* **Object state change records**
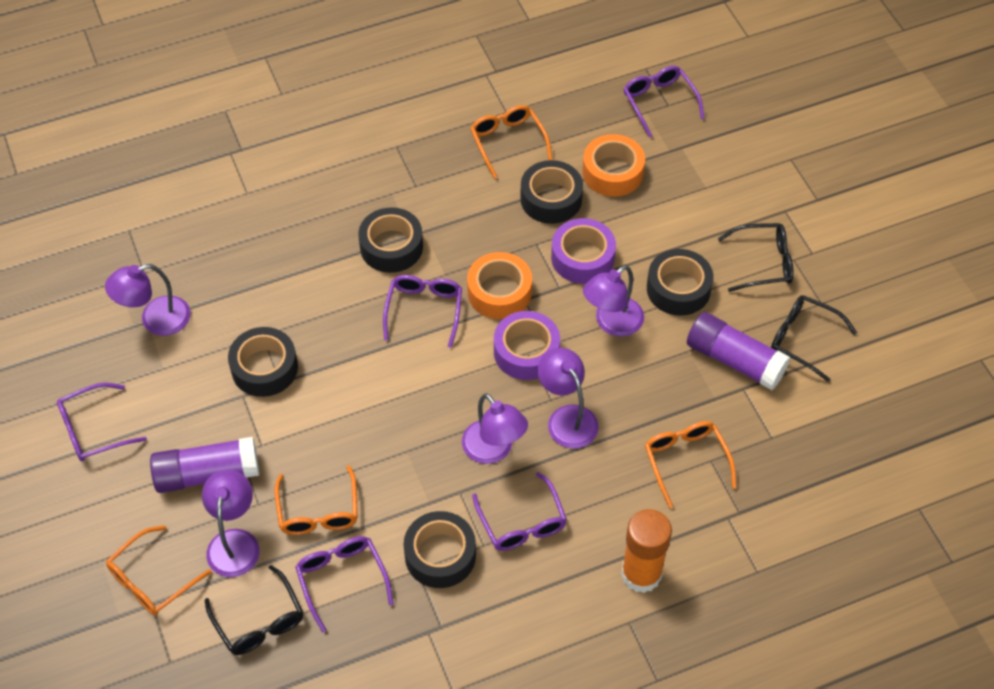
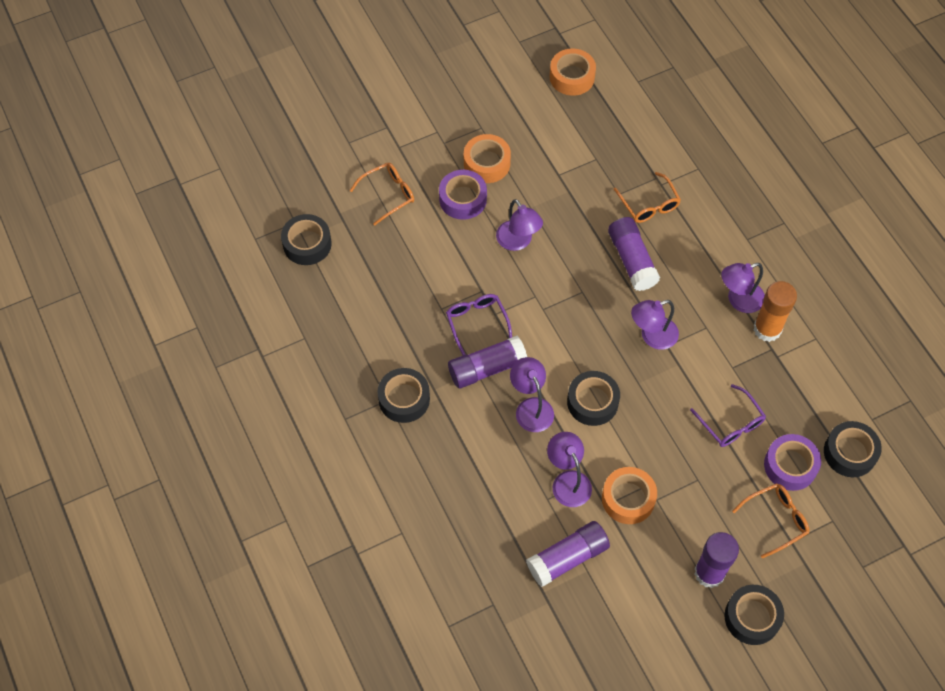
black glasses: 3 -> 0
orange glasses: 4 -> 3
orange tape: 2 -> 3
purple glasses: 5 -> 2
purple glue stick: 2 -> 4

* **What to produce**
A verbatim copy of the data, with all pictures omitted, is the required output.

* **Written solution**
black glasses: 3 -> 0
orange glasses: 4 -> 3
orange tape: 2 -> 3
purple glasses: 5 -> 2
purple glue stick: 2 -> 4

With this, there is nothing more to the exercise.